The data Block Start
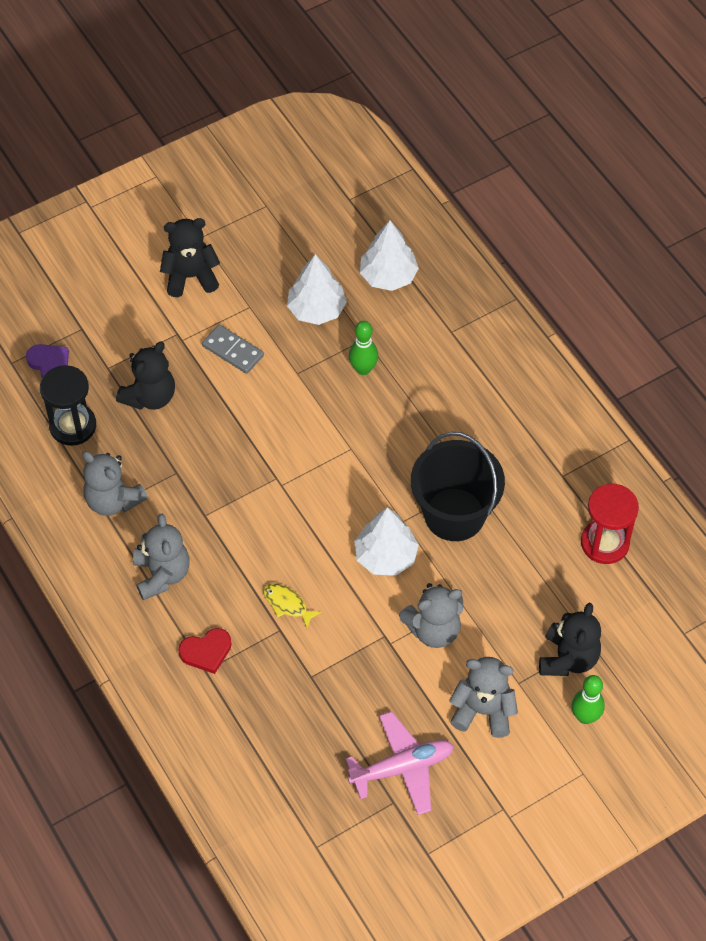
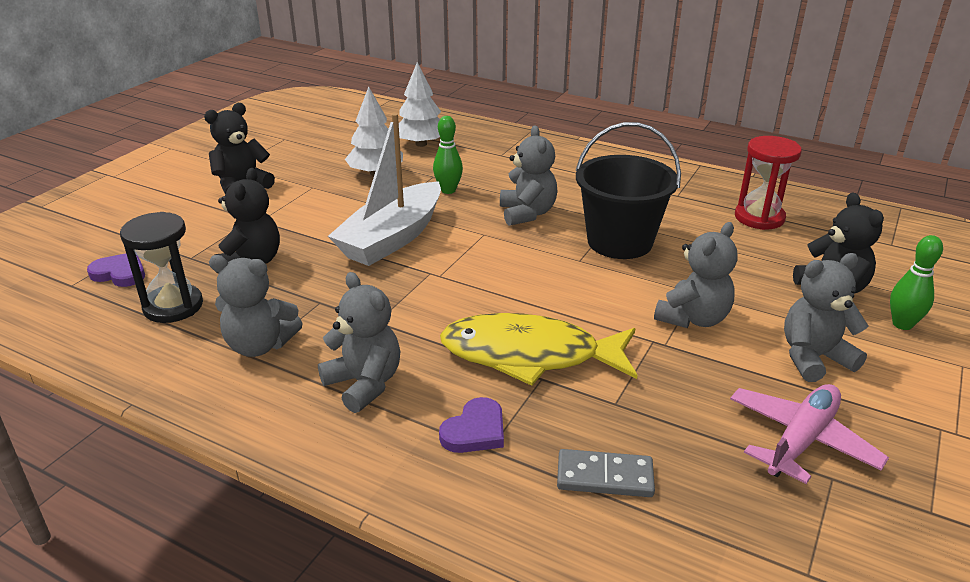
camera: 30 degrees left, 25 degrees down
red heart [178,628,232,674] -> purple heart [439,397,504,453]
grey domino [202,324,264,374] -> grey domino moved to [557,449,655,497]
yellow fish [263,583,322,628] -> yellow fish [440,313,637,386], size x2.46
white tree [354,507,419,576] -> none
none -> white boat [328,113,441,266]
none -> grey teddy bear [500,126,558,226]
The data Block End
The data Block Start
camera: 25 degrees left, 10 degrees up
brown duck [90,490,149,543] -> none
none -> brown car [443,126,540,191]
The data Block End
The data Block Start
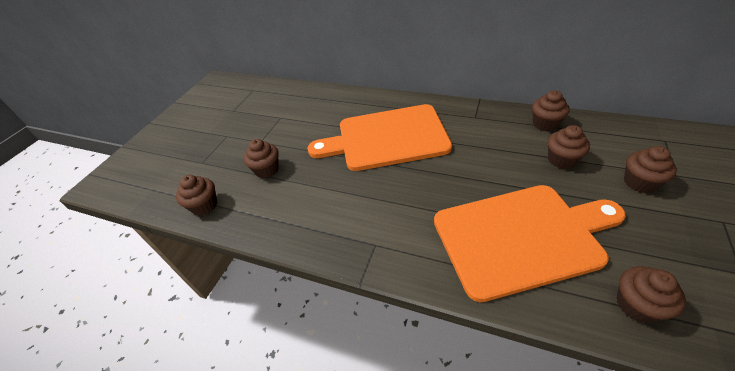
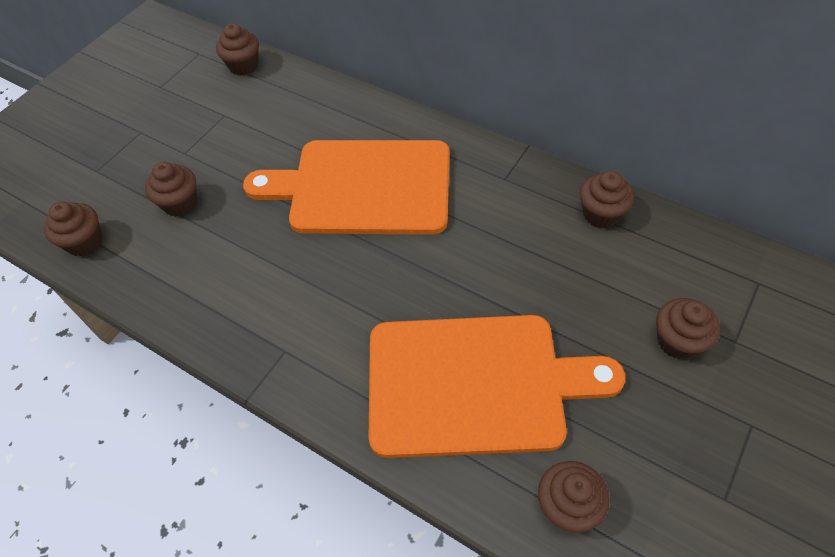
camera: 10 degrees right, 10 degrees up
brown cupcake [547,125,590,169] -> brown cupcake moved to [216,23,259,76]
The data Block End
In the entries above, find the line with "yellow fish [263,583,322,628]" and the line with "none -> grey teddy bear [500,126,558,226]", then restate word for word both of them and every line between, with nothing more.

> Written reply:
yellow fish [263,583,322,628] -> yellow fish [440,313,637,386], size x2.46
white tree [354,507,419,576] -> none
none -> white boat [328,113,441,266]
none -> grey teddy bear [500,126,558,226]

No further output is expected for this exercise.